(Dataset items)
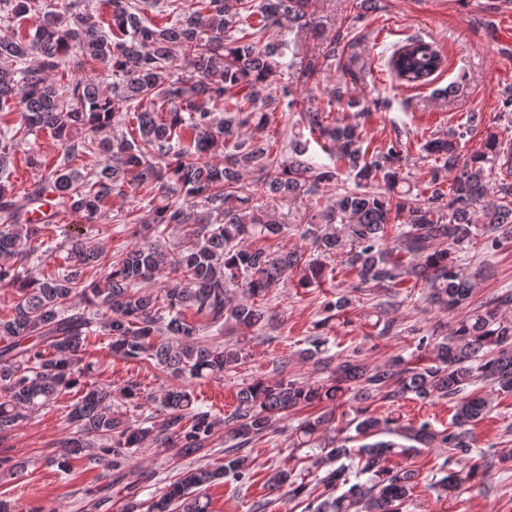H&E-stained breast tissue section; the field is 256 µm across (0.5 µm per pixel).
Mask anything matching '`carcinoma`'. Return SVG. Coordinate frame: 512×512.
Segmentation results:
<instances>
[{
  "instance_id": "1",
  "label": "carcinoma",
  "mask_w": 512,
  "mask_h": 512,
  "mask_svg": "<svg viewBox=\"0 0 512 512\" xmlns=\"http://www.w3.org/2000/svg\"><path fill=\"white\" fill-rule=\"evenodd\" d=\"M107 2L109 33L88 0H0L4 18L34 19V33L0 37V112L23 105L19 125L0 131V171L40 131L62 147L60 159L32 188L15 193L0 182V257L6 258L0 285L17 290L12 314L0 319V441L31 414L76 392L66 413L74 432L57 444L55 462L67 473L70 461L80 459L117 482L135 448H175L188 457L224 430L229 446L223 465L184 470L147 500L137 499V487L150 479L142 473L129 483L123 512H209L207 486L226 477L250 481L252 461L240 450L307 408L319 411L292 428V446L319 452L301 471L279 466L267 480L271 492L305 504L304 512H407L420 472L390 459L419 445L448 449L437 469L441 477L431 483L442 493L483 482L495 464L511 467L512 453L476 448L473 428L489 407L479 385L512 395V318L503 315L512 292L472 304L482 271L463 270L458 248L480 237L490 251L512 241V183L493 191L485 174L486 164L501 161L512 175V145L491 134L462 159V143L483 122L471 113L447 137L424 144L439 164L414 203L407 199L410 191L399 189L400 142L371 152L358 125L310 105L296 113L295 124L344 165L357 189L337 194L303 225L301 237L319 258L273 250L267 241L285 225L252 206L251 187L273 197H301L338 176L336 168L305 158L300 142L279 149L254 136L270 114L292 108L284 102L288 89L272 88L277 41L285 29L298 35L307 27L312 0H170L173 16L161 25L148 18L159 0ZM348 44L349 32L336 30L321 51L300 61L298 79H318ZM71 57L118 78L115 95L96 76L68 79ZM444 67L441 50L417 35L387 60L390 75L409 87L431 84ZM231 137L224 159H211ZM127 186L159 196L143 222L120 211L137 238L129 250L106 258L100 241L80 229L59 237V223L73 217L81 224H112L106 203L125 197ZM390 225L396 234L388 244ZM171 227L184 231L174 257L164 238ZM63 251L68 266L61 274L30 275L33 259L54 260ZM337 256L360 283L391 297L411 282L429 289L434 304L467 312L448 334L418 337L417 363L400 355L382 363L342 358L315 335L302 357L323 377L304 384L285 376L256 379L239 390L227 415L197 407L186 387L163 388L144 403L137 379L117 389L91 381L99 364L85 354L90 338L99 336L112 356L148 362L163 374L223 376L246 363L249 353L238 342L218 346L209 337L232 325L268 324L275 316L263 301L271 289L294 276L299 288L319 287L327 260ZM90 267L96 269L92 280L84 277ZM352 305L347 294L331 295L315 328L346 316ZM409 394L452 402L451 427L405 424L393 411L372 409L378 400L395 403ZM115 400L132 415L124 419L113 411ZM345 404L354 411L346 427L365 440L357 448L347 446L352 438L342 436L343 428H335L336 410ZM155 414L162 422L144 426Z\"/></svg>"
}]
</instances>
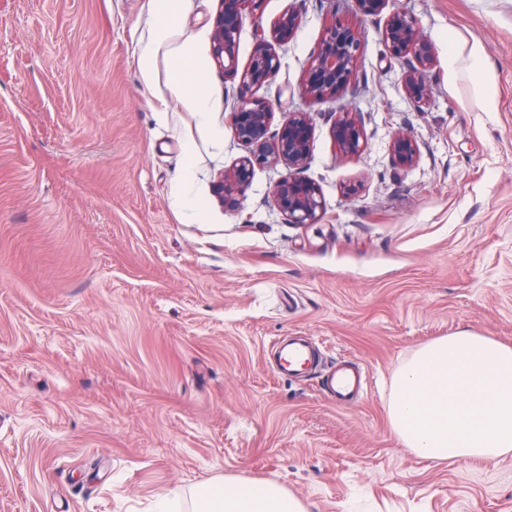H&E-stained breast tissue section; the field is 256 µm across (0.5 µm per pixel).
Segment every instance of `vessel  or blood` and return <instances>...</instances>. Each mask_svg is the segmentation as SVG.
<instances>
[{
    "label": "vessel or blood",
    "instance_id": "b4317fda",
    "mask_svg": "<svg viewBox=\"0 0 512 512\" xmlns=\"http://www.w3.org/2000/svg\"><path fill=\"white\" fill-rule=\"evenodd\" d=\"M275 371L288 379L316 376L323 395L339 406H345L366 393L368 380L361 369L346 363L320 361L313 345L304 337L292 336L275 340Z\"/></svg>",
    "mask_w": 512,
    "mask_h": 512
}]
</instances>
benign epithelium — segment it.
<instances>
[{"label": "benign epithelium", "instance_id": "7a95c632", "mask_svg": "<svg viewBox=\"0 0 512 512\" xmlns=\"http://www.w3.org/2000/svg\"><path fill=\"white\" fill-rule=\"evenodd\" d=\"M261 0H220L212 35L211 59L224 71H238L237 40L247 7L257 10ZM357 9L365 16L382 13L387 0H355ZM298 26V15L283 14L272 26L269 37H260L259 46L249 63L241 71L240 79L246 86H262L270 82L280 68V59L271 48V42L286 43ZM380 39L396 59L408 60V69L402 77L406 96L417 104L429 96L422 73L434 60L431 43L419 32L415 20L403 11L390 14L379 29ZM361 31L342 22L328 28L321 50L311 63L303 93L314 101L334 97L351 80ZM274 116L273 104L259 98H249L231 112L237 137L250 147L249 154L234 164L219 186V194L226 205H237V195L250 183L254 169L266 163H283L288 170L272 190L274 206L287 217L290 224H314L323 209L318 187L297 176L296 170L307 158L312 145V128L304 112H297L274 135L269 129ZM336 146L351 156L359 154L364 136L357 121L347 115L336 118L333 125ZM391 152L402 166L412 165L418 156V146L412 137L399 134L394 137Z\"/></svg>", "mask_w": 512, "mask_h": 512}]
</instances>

> [Instructions for the task]: Tally the lines of the listing in which the word "blood" occurs, and state the total alone.

> [The response]: 2